#### [How to complete this task]
Pick out each line below containing "orange".

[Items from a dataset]
:::::
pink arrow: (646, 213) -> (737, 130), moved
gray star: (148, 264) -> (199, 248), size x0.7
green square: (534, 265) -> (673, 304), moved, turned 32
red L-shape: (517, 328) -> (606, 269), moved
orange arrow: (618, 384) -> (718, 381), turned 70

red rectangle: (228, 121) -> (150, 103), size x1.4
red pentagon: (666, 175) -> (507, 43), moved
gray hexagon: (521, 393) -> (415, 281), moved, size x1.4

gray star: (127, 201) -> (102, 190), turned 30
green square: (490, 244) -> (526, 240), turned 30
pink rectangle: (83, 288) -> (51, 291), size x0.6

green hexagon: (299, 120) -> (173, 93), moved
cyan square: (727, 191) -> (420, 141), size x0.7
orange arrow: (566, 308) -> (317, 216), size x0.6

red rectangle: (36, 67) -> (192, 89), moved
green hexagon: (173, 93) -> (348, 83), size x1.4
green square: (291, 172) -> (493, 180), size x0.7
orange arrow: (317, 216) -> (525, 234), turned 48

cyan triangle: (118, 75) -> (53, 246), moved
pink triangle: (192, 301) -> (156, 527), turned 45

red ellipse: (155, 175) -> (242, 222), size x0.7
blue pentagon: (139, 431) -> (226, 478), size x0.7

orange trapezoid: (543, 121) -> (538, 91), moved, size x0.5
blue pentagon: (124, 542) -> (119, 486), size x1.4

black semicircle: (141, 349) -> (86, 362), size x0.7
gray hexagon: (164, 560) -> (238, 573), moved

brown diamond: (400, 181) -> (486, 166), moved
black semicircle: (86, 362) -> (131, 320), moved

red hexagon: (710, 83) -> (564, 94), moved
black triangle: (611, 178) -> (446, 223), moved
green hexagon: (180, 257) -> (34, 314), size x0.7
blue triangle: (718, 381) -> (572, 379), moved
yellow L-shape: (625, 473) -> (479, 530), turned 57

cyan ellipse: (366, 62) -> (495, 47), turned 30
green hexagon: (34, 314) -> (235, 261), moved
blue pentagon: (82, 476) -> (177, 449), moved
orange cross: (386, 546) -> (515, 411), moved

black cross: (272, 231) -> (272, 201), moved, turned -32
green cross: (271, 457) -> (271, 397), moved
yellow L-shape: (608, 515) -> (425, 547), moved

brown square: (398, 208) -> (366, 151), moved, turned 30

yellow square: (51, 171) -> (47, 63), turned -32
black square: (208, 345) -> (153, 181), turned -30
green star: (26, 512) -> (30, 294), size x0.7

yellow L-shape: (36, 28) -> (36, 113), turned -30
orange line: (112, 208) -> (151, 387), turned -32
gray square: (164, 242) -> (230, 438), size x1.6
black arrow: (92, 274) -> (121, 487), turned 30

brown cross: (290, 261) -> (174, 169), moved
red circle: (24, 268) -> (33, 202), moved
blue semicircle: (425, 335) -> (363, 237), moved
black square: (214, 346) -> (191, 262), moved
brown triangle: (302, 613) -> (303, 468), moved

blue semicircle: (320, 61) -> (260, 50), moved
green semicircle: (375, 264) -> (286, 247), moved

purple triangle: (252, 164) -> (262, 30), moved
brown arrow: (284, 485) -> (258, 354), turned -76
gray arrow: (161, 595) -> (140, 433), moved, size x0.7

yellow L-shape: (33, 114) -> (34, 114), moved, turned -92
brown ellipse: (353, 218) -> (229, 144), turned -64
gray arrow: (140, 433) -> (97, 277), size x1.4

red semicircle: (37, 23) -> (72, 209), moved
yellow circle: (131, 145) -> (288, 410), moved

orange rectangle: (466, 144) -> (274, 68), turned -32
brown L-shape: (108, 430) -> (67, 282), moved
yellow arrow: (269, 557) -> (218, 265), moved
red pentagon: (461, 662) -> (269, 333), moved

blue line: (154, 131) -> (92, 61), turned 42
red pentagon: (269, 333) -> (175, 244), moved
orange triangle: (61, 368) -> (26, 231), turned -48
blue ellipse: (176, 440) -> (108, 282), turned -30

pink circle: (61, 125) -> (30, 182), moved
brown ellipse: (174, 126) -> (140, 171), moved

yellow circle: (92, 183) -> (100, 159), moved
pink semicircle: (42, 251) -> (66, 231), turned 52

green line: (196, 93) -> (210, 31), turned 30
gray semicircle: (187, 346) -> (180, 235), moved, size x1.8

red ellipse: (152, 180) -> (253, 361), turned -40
:::::
#### [Exercise solution]
orange arrow: (618, 384) -> (718, 381), turned 70
orange arrow: (566, 308) -> (317, 216), size x0.6
orange arrow: (317, 216) -> (525, 234), turned 48
orange trapezoid: (543, 121) -> (538, 91), moved, size x0.5
orange cross: (386, 546) -> (515, 411), moved
orange line: (112, 208) -> (151, 387), turned -32
orange rectangle: (466, 144) -> (274, 68), turned -32
orange triangle: (61, 368) -> (26, 231), turned -48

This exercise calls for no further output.